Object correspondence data

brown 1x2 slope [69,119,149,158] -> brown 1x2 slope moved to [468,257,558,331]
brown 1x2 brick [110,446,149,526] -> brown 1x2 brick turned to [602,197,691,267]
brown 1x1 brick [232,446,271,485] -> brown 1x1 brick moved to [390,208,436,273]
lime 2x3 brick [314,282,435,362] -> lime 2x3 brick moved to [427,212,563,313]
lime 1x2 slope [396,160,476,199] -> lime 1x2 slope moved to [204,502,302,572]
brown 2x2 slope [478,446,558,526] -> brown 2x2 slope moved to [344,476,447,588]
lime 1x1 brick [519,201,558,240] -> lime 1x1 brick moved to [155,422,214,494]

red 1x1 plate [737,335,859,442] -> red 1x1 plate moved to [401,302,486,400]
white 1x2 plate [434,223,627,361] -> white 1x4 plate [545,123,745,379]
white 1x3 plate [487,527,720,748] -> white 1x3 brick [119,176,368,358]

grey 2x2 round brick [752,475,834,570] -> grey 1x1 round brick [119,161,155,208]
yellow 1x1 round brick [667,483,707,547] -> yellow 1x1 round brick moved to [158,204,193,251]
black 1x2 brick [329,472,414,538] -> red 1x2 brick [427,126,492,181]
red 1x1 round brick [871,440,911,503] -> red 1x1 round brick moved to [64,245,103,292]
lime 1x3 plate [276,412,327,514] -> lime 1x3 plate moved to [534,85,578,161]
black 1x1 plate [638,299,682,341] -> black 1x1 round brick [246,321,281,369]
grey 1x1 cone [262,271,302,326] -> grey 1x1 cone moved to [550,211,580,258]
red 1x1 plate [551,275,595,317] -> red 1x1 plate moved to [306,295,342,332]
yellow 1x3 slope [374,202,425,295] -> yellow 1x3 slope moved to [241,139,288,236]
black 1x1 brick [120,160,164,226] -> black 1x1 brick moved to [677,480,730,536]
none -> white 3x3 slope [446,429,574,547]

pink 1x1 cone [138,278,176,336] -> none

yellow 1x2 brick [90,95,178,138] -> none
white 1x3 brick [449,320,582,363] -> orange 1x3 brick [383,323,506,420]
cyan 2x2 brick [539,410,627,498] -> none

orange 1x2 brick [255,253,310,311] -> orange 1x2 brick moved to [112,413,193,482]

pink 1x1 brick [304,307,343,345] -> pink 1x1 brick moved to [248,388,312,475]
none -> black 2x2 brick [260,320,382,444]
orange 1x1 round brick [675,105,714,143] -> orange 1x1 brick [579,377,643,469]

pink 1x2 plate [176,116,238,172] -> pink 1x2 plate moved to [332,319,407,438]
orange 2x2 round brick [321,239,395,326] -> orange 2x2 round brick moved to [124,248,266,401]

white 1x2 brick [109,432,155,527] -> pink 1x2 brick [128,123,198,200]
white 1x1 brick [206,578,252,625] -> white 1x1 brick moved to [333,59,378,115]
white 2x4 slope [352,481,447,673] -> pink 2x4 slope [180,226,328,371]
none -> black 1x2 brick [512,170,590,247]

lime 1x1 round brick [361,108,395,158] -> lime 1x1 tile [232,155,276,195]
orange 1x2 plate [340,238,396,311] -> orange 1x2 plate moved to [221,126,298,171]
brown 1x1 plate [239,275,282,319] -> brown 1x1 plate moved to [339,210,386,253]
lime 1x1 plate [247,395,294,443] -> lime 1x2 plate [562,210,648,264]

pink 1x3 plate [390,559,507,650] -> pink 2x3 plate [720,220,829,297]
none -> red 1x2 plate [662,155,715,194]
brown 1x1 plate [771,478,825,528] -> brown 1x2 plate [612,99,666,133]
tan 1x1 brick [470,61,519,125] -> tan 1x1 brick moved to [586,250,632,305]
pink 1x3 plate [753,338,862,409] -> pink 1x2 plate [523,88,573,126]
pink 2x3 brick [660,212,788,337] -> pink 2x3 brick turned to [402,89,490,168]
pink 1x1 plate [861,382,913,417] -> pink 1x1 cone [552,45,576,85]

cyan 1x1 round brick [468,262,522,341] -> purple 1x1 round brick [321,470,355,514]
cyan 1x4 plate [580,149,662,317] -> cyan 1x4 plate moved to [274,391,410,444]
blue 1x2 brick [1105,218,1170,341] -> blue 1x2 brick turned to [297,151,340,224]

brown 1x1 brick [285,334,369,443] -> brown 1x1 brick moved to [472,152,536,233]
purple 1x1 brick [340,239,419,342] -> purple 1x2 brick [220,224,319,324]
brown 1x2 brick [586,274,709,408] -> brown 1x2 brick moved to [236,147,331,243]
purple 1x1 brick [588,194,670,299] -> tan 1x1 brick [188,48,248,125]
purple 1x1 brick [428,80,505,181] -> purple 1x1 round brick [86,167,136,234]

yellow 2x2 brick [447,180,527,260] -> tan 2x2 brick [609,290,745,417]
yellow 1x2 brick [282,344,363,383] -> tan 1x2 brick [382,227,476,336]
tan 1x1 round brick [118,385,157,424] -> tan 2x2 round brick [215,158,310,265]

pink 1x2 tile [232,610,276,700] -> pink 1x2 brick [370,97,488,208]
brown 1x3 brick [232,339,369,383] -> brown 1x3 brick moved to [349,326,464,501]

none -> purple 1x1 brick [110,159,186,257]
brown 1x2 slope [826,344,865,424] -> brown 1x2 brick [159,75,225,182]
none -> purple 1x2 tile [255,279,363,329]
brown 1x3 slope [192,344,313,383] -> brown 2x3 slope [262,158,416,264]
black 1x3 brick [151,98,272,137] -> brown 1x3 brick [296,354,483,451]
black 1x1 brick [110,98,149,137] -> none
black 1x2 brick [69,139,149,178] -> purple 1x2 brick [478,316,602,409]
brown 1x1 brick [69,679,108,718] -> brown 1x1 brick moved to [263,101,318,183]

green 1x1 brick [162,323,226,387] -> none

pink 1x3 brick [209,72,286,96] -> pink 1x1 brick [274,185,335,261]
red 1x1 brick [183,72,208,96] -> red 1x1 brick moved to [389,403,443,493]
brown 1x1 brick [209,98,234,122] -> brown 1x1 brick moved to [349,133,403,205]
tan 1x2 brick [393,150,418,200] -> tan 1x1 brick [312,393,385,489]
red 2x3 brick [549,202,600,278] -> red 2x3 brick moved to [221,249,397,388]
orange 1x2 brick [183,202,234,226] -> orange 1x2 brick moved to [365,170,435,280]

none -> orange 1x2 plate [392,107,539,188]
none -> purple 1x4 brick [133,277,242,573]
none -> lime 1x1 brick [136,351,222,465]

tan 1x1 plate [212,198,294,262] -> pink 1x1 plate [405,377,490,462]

◆ Action item
Repeat the data in full. Nothing may be dropped or altered.

◆ Expected answer
brown 1x2 slope [69,119,149,158] -> brown 1x2 slope moved to [468,257,558,331]
brown 1x2 brick [110,446,149,526] -> brown 1x2 brick turned to [602,197,691,267]
brown 1x1 brick [232,446,271,485] -> brown 1x1 brick moved to [390,208,436,273]
lime 2x3 brick [314,282,435,362] -> lime 2x3 brick moved to [427,212,563,313]
lime 1x2 slope [396,160,476,199] -> lime 1x2 slope moved to [204,502,302,572]
brown 2x2 slope [478,446,558,526] -> brown 2x2 slope moved to [344,476,447,588]
lime 1x1 brick [519,201,558,240] -> lime 1x1 brick moved to [155,422,214,494]

red 1x1 plate [737,335,859,442] -> red 1x1 plate moved to [401,302,486,400]
white 1x2 plate [434,223,627,361] -> white 1x4 plate [545,123,745,379]
white 1x3 plate [487,527,720,748] -> white 1x3 brick [119,176,368,358]

grey 2x2 round brick [752,475,834,570] -> grey 1x1 round brick [119,161,155,208]
yellow 1x1 round brick [667,483,707,547] -> yellow 1x1 round brick moved to [158,204,193,251]
black 1x2 brick [329,472,414,538] -> red 1x2 brick [427,126,492,181]
red 1x1 round brick [871,440,911,503] -> red 1x1 round brick moved to [64,245,103,292]
lime 1x3 plate [276,412,327,514] -> lime 1x3 plate moved to [534,85,578,161]
black 1x1 plate [638,299,682,341] -> black 1x1 round brick [246,321,281,369]
grey 1x1 cone [262,271,302,326] -> grey 1x1 cone moved to [550,211,580,258]
red 1x1 plate [551,275,595,317] -> red 1x1 plate moved to [306,295,342,332]
yellow 1x3 slope [374,202,425,295] -> yellow 1x3 slope moved to [241,139,288,236]
black 1x1 brick [120,160,164,226] -> black 1x1 brick moved to [677,480,730,536]
none -> white 3x3 slope [446,429,574,547]

pink 1x1 cone [138,278,176,336] -> none

yellow 1x2 brick [90,95,178,138] -> none
white 1x3 brick [449,320,582,363] -> orange 1x3 brick [383,323,506,420]
cyan 2x2 brick [539,410,627,498] -> none

orange 1x2 brick [255,253,310,311] -> orange 1x2 brick moved to [112,413,193,482]

pink 1x1 brick [304,307,343,345] -> pink 1x1 brick moved to [248,388,312,475]
none -> black 2x2 brick [260,320,382,444]
orange 1x1 round brick [675,105,714,143] -> orange 1x1 brick [579,377,643,469]

pink 1x2 plate [176,116,238,172] -> pink 1x2 plate moved to [332,319,407,438]
orange 2x2 round brick [321,239,395,326] -> orange 2x2 round brick moved to [124,248,266,401]

white 1x2 brick [109,432,155,527] -> pink 1x2 brick [128,123,198,200]
white 1x1 brick [206,578,252,625] -> white 1x1 brick moved to [333,59,378,115]
white 2x4 slope [352,481,447,673] -> pink 2x4 slope [180,226,328,371]
none -> black 1x2 brick [512,170,590,247]

lime 1x1 round brick [361,108,395,158] -> lime 1x1 tile [232,155,276,195]
orange 1x2 plate [340,238,396,311] -> orange 1x2 plate moved to [221,126,298,171]
brown 1x1 plate [239,275,282,319] -> brown 1x1 plate moved to [339,210,386,253]
lime 1x1 plate [247,395,294,443] -> lime 1x2 plate [562,210,648,264]

pink 1x3 plate [390,559,507,650] -> pink 2x3 plate [720,220,829,297]
none -> red 1x2 plate [662,155,715,194]
brown 1x1 plate [771,478,825,528] -> brown 1x2 plate [612,99,666,133]
tan 1x1 brick [470,61,519,125] -> tan 1x1 brick moved to [586,250,632,305]
pink 1x3 plate [753,338,862,409] -> pink 1x2 plate [523,88,573,126]
pink 2x3 brick [660,212,788,337] -> pink 2x3 brick turned to [402,89,490,168]
pink 1x1 plate [861,382,913,417] -> pink 1x1 cone [552,45,576,85]

cyan 1x1 round brick [468,262,522,341] -> purple 1x1 round brick [321,470,355,514]
cyan 1x4 plate [580,149,662,317] -> cyan 1x4 plate moved to [274,391,410,444]
blue 1x2 brick [1105,218,1170,341] -> blue 1x2 brick turned to [297,151,340,224]

brown 1x1 brick [285,334,369,443] -> brown 1x1 brick moved to [472,152,536,233]
purple 1x1 brick [340,239,419,342] -> purple 1x2 brick [220,224,319,324]
brown 1x2 brick [586,274,709,408] -> brown 1x2 brick moved to [236,147,331,243]
purple 1x1 brick [588,194,670,299] -> tan 1x1 brick [188,48,248,125]
purple 1x1 brick [428,80,505,181] -> purple 1x1 round brick [86,167,136,234]

yellow 2x2 brick [447,180,527,260] -> tan 2x2 brick [609,290,745,417]
yellow 1x2 brick [282,344,363,383] -> tan 1x2 brick [382,227,476,336]
tan 1x1 round brick [118,385,157,424] -> tan 2x2 round brick [215,158,310,265]

pink 1x2 tile [232,610,276,700] -> pink 1x2 brick [370,97,488,208]
brown 1x3 brick [232,339,369,383] -> brown 1x3 brick moved to [349,326,464,501]

none -> purple 1x1 brick [110,159,186,257]
brown 1x2 slope [826,344,865,424] -> brown 1x2 brick [159,75,225,182]
none -> purple 1x2 tile [255,279,363,329]
brown 1x3 slope [192,344,313,383] -> brown 2x3 slope [262,158,416,264]
black 1x3 brick [151,98,272,137] -> brown 1x3 brick [296,354,483,451]
black 1x1 brick [110,98,149,137] -> none
black 1x2 brick [69,139,149,178] -> purple 1x2 brick [478,316,602,409]
brown 1x1 brick [69,679,108,718] -> brown 1x1 brick moved to [263,101,318,183]

green 1x1 brick [162,323,226,387] -> none

pink 1x3 brick [209,72,286,96] -> pink 1x1 brick [274,185,335,261]
red 1x1 brick [183,72,208,96] -> red 1x1 brick moved to [389,403,443,493]
brown 1x1 brick [209,98,234,122] -> brown 1x1 brick moved to [349,133,403,205]
tan 1x2 brick [393,150,418,200] -> tan 1x1 brick [312,393,385,489]
red 2x3 brick [549,202,600,278] -> red 2x3 brick moved to [221,249,397,388]
orange 1x2 brick [183,202,234,226] -> orange 1x2 brick moved to [365,170,435,280]

none -> orange 1x2 plate [392,107,539,188]
none -> purple 1x4 brick [133,277,242,573]
none -> lime 1x1 brick [136,351,222,465]

tan 1x1 plate [212,198,294,262] -> pink 1x1 plate [405,377,490,462]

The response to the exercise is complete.